* _YOUR GOAL_: What is needed is a faithful copy of all the records.

#### SOURCE MATERIAL ####

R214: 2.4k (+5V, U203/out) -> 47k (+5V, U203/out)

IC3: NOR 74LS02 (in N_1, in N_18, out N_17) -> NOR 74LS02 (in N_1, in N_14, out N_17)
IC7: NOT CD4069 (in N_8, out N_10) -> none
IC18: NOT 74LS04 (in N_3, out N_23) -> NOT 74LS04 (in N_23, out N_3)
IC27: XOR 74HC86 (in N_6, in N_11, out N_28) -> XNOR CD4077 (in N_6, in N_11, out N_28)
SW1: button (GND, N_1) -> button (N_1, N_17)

####

* _ANSWER TO THIS EXERCISE_:
R214: 2.4k (+5V, U203/out) -> 47k (+5V, U203/out)

IC3: NOR 74LS02 (in N_1, in N_18, out N_17) -> NOR 74LS02 (in N_1, in N_14, out N_17)
IC7: NOT CD4069 (in N_8, out N_10) -> none
IC18: NOT 74LS04 (in N_3, out N_23) -> NOT 74LS04 (in N_23, out N_3)
IC27: XOR 74HC86 (in N_6, in N_11, out N_28) -> XNOR CD4077 (in N_6, in N_11, out N_28)
SW1: button (GND, N_1) -> button (N_1, N_17)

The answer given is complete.